### Material provided
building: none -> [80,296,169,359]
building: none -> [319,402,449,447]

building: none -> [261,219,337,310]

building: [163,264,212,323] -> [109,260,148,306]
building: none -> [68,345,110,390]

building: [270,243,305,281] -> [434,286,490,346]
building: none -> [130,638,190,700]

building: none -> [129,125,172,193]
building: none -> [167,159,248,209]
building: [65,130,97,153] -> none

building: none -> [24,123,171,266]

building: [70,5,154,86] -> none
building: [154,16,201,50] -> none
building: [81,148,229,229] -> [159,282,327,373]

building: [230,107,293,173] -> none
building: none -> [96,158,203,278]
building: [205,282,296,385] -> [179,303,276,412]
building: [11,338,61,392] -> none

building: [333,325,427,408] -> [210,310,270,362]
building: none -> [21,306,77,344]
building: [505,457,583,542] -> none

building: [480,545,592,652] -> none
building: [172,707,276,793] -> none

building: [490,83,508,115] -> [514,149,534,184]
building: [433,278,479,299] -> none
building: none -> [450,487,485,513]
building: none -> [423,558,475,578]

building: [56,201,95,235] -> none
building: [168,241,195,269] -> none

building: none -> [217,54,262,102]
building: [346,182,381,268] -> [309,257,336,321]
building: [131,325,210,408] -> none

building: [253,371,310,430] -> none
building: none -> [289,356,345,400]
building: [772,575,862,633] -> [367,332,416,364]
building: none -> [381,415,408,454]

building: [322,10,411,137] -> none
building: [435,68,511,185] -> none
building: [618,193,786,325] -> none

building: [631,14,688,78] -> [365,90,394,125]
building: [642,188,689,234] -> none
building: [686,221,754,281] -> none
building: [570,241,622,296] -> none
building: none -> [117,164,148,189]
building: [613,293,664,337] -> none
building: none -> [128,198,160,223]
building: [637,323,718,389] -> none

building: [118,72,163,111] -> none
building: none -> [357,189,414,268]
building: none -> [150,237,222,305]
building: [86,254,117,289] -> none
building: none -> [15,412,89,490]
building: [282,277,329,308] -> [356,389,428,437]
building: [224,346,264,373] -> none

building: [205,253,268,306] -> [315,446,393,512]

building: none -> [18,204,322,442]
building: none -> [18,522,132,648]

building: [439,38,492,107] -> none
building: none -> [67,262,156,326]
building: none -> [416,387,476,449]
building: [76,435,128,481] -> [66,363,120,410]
######
:: Work task ::
Using the data above, output each line exactly.

:: Task answer ::
building: none -> [80,296,169,359]
building: none -> [319,402,449,447]

building: none -> [261,219,337,310]

building: [163,264,212,323] -> [109,260,148,306]
building: none -> [68,345,110,390]

building: [270,243,305,281] -> [434,286,490,346]
building: none -> [130,638,190,700]

building: none -> [129,125,172,193]
building: none -> [167,159,248,209]
building: [65,130,97,153] -> none

building: none -> [24,123,171,266]

building: [70,5,154,86] -> none
building: [154,16,201,50] -> none
building: [81,148,229,229] -> [159,282,327,373]

building: [230,107,293,173] -> none
building: none -> [96,158,203,278]
building: [205,282,296,385] -> [179,303,276,412]
building: [11,338,61,392] -> none

building: [333,325,427,408] -> [210,310,270,362]
building: none -> [21,306,77,344]
building: [505,457,583,542] -> none

building: [480,545,592,652] -> none
building: [172,707,276,793] -> none

building: [490,83,508,115] -> [514,149,534,184]
building: [433,278,479,299] -> none
building: none -> [450,487,485,513]
building: none -> [423,558,475,578]

building: [56,201,95,235] -> none
building: [168,241,195,269] -> none

building: none -> [217,54,262,102]
building: [346,182,381,268] -> [309,257,336,321]
building: [131,325,210,408] -> none

building: [253,371,310,430] -> none
building: none -> [289,356,345,400]
building: [772,575,862,633] -> [367,332,416,364]
building: none -> [381,415,408,454]

building: [322,10,411,137] -> none
building: [435,68,511,185] -> none
building: [618,193,786,325] -> none

building: [631,14,688,78] -> [365,90,394,125]
building: [642,188,689,234] -> none
building: [686,221,754,281] -> none
building: [570,241,622,296] -> none
building: none -> [117,164,148,189]
building: [613,293,664,337] -> none
building: none -> [128,198,160,223]
building: [637,323,718,389] -> none

building: [118,72,163,111] -> none
building: none -> [357,189,414,268]
building: none -> [150,237,222,305]
building: [86,254,117,289] -> none
building: none -> [15,412,89,490]
building: [282,277,329,308] -> [356,389,428,437]
building: [224,346,264,373] -> none

building: [205,253,268,306] -> [315,446,393,512]

building: none -> [18,204,322,442]
building: none -> [18,522,132,648]

building: [439,38,492,107] -> none
building: none -> [67,262,156,326]
building: none -> [416,387,476,449]
building: [76,435,128,481] -> [66,363,120,410]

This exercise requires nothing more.